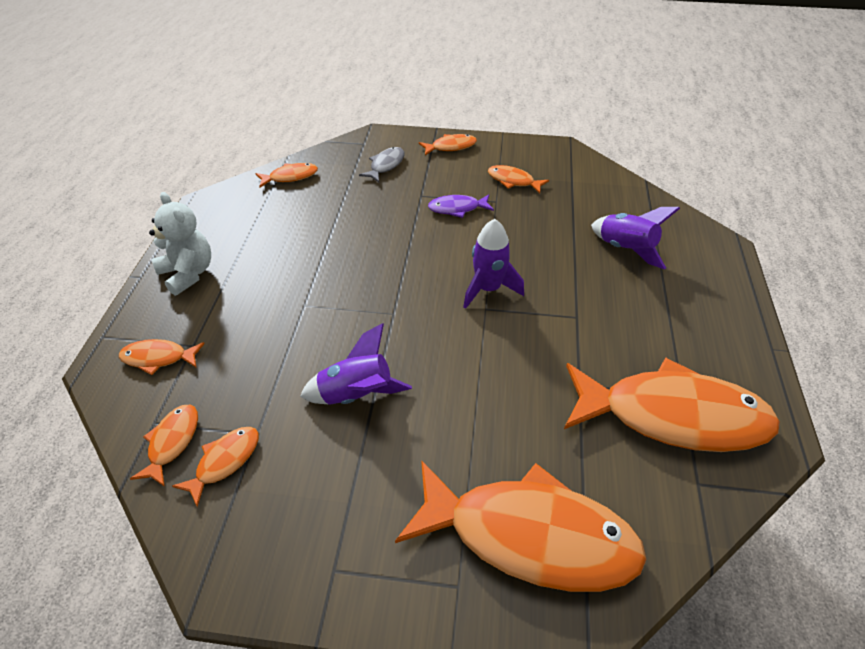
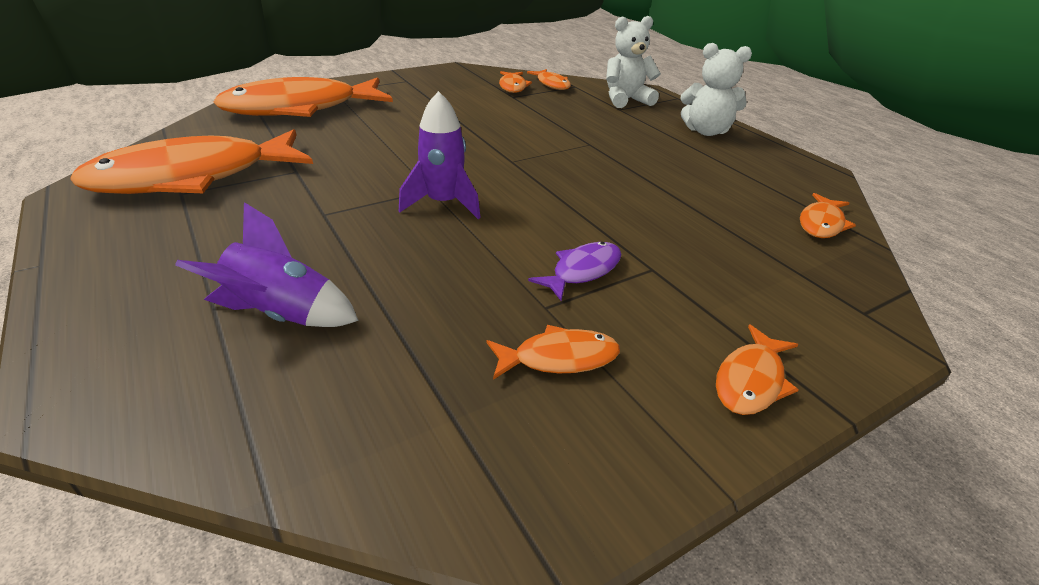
camera: 140 degrees right, 10 degrees down
orange fish [119,339,205,375] -> white teddy bear [606,16,661,108]
purple rocket [300,323,412,405] -> none
grey fish [359,147,405,182] -> none

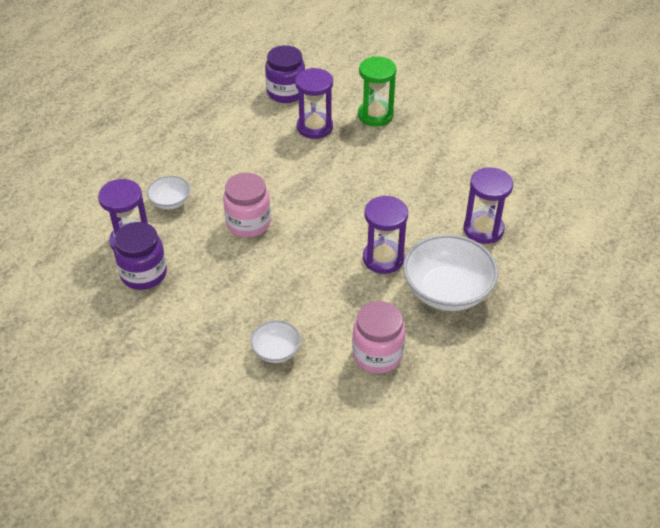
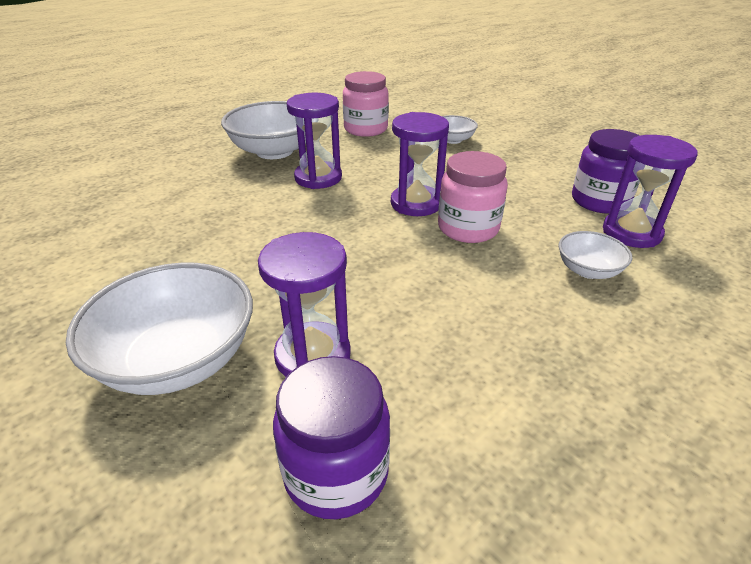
camera: 165 degrees left, 10 degrees down
green hourglass [358,56,397,126] -> white bowl [66,262,253,395]
purple hourglass [464,167,513,244] -> purple hourglass moved to [391,112,449,216]

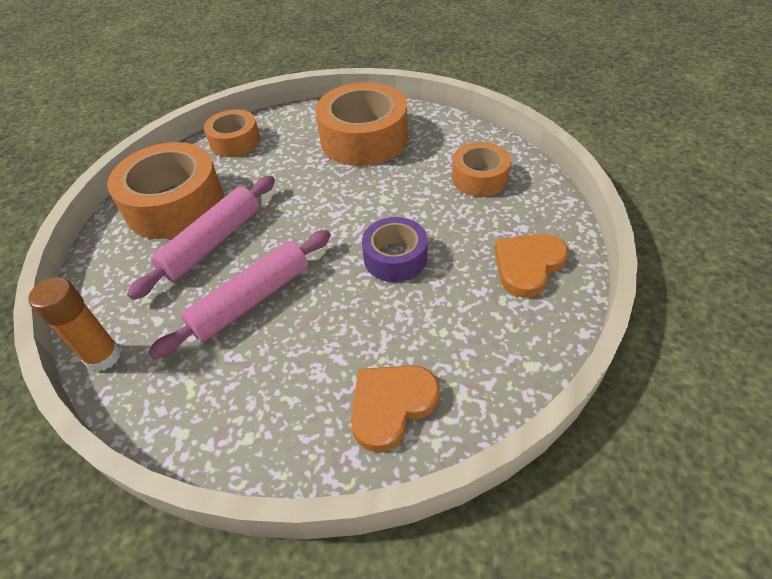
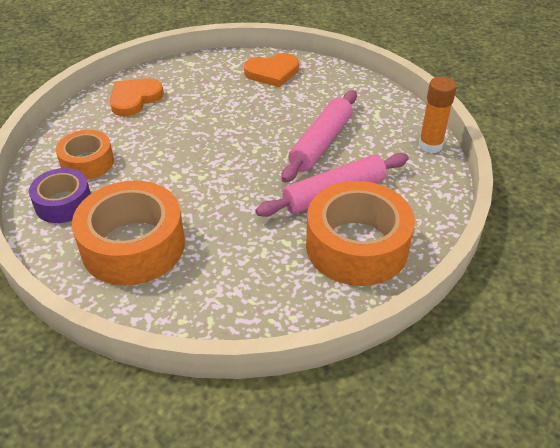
camera: 155 degrees left, 5 degrees down
pink rolling pin [148,230,331,360] -> pink rolling pin turned 45 degrees counterclockwise [281,90,357,183]
orange tape [204,109,260,157] -> none
purple tape [362,217,428,282] -> purple tape moved to [29,168,91,223]
orange heart [495,234,568,298] -> orange heart turned 150 degrees clockwise [110,78,164,116]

Task brief
Any picture in the material is to be dropped; the rest is repeated exactly.

Exercise response
camera: 140 degrees right, 10 degrees down
orange fish [119,339,205,375] -> white teddy bear [606,16,661,108]
purple rocket [300,323,412,405] -> none
grey fish [359,147,405,182] -> none

camera: 165 degrees left, 10 degrees down
green hourglass [358,56,397,126] -> white bowl [66,262,253,395]
purple hourglass [464,167,513,244] -> purple hourglass moved to [391,112,449,216]

camera: 155 degrees left, 5 degrees down
pink rolling pin [148,230,331,360] -> pink rolling pin turned 45 degrees counterclockwise [281,90,357,183]
orange tape [204,109,260,157] -> none
purple tape [362,217,428,282] -> purple tape moved to [29,168,91,223]
orange heart [495,234,568,298] -> orange heart turned 150 degrees clockwise [110,78,164,116]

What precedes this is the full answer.